Data for processing:
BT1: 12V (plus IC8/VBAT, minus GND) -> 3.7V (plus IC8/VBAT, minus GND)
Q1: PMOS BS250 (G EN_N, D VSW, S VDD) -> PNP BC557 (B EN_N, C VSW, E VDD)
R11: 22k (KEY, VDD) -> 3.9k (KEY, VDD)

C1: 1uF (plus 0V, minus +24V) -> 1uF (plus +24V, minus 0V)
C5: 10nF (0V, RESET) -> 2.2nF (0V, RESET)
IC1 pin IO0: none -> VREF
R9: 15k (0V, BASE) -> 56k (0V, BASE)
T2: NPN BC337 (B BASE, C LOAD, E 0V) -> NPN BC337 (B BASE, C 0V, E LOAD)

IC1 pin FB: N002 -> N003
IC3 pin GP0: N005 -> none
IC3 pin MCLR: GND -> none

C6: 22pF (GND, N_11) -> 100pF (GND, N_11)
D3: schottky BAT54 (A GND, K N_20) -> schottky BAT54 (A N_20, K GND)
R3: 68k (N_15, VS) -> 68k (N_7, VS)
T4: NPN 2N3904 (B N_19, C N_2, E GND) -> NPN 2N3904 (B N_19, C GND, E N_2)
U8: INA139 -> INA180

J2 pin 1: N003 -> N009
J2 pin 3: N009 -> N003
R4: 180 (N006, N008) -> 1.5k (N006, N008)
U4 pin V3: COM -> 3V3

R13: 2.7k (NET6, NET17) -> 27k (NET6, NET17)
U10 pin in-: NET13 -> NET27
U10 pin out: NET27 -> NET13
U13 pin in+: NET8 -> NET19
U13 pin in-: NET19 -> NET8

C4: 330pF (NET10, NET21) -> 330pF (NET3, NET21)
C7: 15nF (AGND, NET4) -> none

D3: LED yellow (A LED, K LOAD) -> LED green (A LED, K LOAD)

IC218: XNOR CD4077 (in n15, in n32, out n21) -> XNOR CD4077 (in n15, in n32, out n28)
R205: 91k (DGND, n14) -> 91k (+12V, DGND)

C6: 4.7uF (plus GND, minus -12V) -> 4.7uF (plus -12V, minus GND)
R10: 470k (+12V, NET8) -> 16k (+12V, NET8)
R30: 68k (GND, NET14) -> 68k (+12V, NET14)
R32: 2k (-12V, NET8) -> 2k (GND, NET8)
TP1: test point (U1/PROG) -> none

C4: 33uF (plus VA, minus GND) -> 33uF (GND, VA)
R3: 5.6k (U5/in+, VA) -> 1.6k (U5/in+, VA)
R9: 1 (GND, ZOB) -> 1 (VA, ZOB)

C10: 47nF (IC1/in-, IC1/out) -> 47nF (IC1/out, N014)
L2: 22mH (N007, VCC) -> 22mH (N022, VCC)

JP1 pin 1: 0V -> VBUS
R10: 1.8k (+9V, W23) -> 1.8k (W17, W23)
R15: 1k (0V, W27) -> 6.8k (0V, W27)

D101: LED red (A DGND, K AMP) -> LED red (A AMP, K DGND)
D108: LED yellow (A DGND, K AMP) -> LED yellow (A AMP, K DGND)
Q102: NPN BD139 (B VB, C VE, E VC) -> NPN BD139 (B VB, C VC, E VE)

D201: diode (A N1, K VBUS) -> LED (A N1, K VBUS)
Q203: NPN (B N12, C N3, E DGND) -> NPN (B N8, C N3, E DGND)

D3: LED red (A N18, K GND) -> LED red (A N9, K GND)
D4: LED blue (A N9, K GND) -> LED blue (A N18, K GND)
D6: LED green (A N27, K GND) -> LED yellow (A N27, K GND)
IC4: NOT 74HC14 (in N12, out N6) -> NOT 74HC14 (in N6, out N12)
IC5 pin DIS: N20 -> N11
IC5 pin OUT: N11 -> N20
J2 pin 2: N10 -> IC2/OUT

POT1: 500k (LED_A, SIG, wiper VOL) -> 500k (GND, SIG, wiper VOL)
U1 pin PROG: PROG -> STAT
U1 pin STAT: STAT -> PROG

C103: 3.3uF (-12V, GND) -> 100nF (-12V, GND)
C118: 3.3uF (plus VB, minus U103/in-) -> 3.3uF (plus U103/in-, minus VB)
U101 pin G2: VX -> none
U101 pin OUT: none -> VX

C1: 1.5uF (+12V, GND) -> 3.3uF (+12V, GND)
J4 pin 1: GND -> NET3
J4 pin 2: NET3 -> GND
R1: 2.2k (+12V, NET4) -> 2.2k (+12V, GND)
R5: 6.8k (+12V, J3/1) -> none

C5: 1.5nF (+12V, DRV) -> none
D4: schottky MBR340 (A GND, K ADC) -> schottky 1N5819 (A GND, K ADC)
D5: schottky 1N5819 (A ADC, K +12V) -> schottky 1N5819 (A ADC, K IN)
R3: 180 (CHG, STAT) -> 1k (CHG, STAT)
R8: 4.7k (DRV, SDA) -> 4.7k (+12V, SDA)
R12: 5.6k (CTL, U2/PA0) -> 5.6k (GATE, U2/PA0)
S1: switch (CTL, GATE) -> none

Task objective:
The records above are to be restated word for word, in full.

Solved problem:
BT1: 12V (plus IC8/VBAT, minus GND) -> 3.7V (plus IC8/VBAT, minus GND)
Q1: PMOS BS250 (G EN_N, D VSW, S VDD) -> PNP BC557 (B EN_N, C VSW, E VDD)
R11: 22k (KEY, VDD) -> 3.9k (KEY, VDD)

C1: 1uF (plus 0V, minus +24V) -> 1uF (plus +24V, minus 0V)
C5: 10nF (0V, RESET) -> 2.2nF (0V, RESET)
IC1 pin IO0: none -> VREF
R9: 15k (0V, BASE) -> 56k (0V, BASE)
T2: NPN BC337 (B BASE, C LOAD, E 0V) -> NPN BC337 (B BASE, C 0V, E LOAD)

IC1 pin FB: N002 -> N003
IC3 pin GP0: N005 -> none
IC3 pin MCLR: GND -> none

C6: 22pF (GND, N_11) -> 100pF (GND, N_11)
D3: schottky BAT54 (A GND, K N_20) -> schottky BAT54 (A N_20, K GND)
R3: 68k (N_15, VS) -> 68k (N_7, VS)
T4: NPN 2N3904 (B N_19, C N_2, E GND) -> NPN 2N3904 (B N_19, C GND, E N_2)
U8: INA139 -> INA180

J2 pin 1: N003 -> N009
J2 pin 3: N009 -> N003
R4: 180 (N006, N008) -> 1.5k (N006, N008)
U4 pin V3: COM -> 3V3

R13: 2.7k (NET6, NET17) -> 27k (NET6, NET17)
U10 pin in-: NET13 -> NET27
U10 pin out: NET27 -> NET13
U13 pin in+: NET8 -> NET19
U13 pin in-: NET19 -> NET8

C4: 330pF (NET10, NET21) -> 330pF (NET3, NET21)
C7: 15nF (AGND, NET4) -> none

D3: LED yellow (A LED, K LOAD) -> LED green (A LED, K LOAD)

IC218: XNOR CD4077 (in n15, in n32, out n21) -> XNOR CD4077 (in n15, in n32, out n28)
R205: 91k (DGND, n14) -> 91k (+12V, DGND)

C6: 4.7uF (plus GND, minus -12V) -> 4.7uF (plus -12V, minus GND)
R10: 470k (+12V, NET8) -> 16k (+12V, NET8)
R30: 68k (GND, NET14) -> 68k (+12V, NET14)
R32: 2k (-12V, NET8) -> 2k (GND, NET8)
TP1: test point (U1/PROG) -> none

C4: 33uF (plus VA, minus GND) -> 33uF (GND, VA)
R3: 5.6k (U5/in+, VA) -> 1.6k (U5/in+, VA)
R9: 1 (GND, ZOB) -> 1 (VA, ZOB)

C10: 47nF (IC1/in-, IC1/out) -> 47nF (IC1/out, N014)
L2: 22mH (N007, VCC) -> 22mH (N022, VCC)

JP1 pin 1: 0V -> VBUS
R10: 1.8k (+9V, W23) -> 1.8k (W17, W23)
R15: 1k (0V, W27) -> 6.8k (0V, W27)

D101: LED red (A DGND, K AMP) -> LED red (A AMP, K DGND)
D108: LED yellow (A DGND, K AMP) -> LED yellow (A AMP, K DGND)
Q102: NPN BD139 (B VB, C VE, E VC) -> NPN BD139 (B VB, C VC, E VE)

D201: diode (A N1, K VBUS) -> LED (A N1, K VBUS)
Q203: NPN (B N12, C N3, E DGND) -> NPN (B N8, C N3, E DGND)

D3: LED red (A N18, K GND) -> LED red (A N9, K GND)
D4: LED blue (A N9, K GND) -> LED blue (A N18, K GND)
D6: LED green (A N27, K GND) -> LED yellow (A N27, K GND)
IC4: NOT 74HC14 (in N12, out N6) -> NOT 74HC14 (in N6, out N12)
IC5 pin DIS: N20 -> N11
IC5 pin OUT: N11 -> N20
J2 pin 2: N10 -> IC2/OUT

POT1: 500k (LED_A, SIG, wiper VOL) -> 500k (GND, SIG, wiper VOL)
U1 pin PROG: PROG -> STAT
U1 pin STAT: STAT -> PROG

C103: 3.3uF (-12V, GND) -> 100nF (-12V, GND)
C118: 3.3uF (plus VB, minus U103/in-) -> 3.3uF (plus U103/in-, minus VB)
U101 pin G2: VX -> none
U101 pin OUT: none -> VX

C1: 1.5uF (+12V, GND) -> 3.3uF (+12V, GND)
J4 pin 1: GND -> NET3
J4 pin 2: NET3 -> GND
R1: 2.2k (+12V, NET4) -> 2.2k (+12V, GND)
R5: 6.8k (+12V, J3/1) -> none

C5: 1.5nF (+12V, DRV) -> none
D4: schottky MBR340 (A GND, K ADC) -> schottky 1N5819 (A GND, K ADC)
D5: schottky 1N5819 (A ADC, K +12V) -> schottky 1N5819 (A ADC, K IN)
R3: 180 (CHG, STAT) -> 1k (CHG, STAT)
R8: 4.7k (DRV, SDA) -> 4.7k (+12V, SDA)
R12: 5.6k (CTL, U2/PA0) -> 5.6k (GATE, U2/PA0)
S1: switch (CTL, GATE) -> none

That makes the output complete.